─── TASK INPUTS

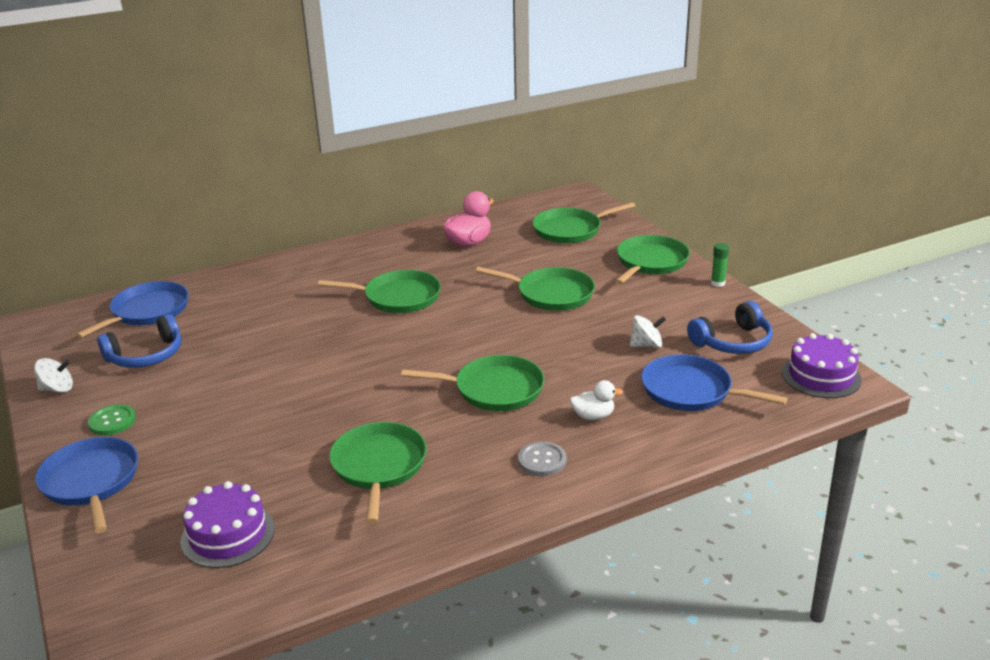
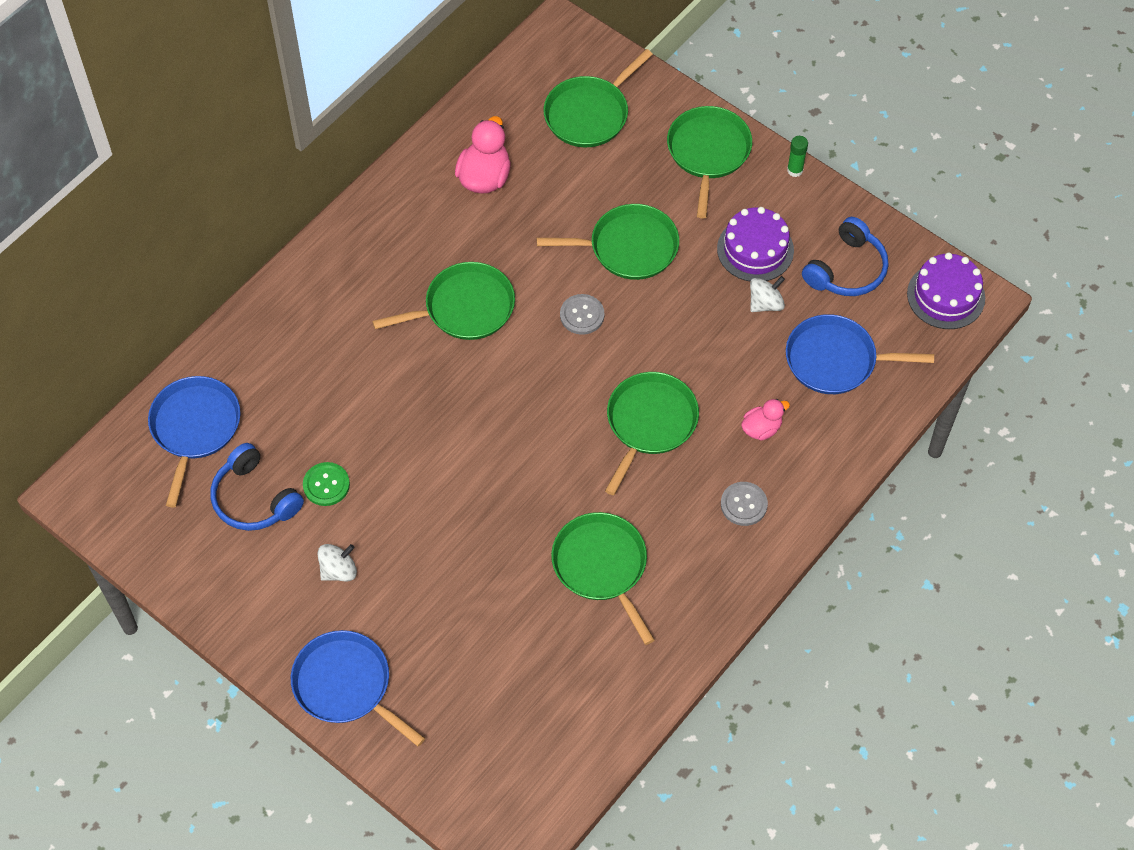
camera: 25 degrees left, 30 degrees up
(57, 389) = (201, 581): white spinning top -> white spinning top (338, 570)
(112, 421) = (299, 604): green button -> green button (326, 485)
(146, 355) = (254, 498): blue headphones -> blue headphones turned 105 degrees clockwise
(228, 535) = (521, 695): purple cake -> purple cake (755, 249)
(485, 319) = (582, 315): none -> grey button
(494, 389) = (649, 423): green pan -> green pan turned 45 degrees counterclockwise
(593, 416) = (761, 428): white duck -> pink duck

──────

§ **WHAT THIS TASK INVOLVES**: Your reply must match the data above line for line, except that it holds no pictures.

§ **WRITTEN REPLY**:
camera: 25 degrees left, 30 degrees up
(57, 389) = (201, 581): white spinning top -> white spinning top (338, 570)
(112, 421) = (299, 604): green button -> green button (326, 485)
(146, 355) = (254, 498): blue headphones -> blue headphones turned 105 degrees clockwise
(228, 535) = (521, 695): purple cake -> purple cake (755, 249)
(485, 319) = (582, 315): none -> grey button
(494, 389) = (649, 423): green pan -> green pan turned 45 degrees counterclockwise
(593, 416) = (761, 428): white duck -> pink duck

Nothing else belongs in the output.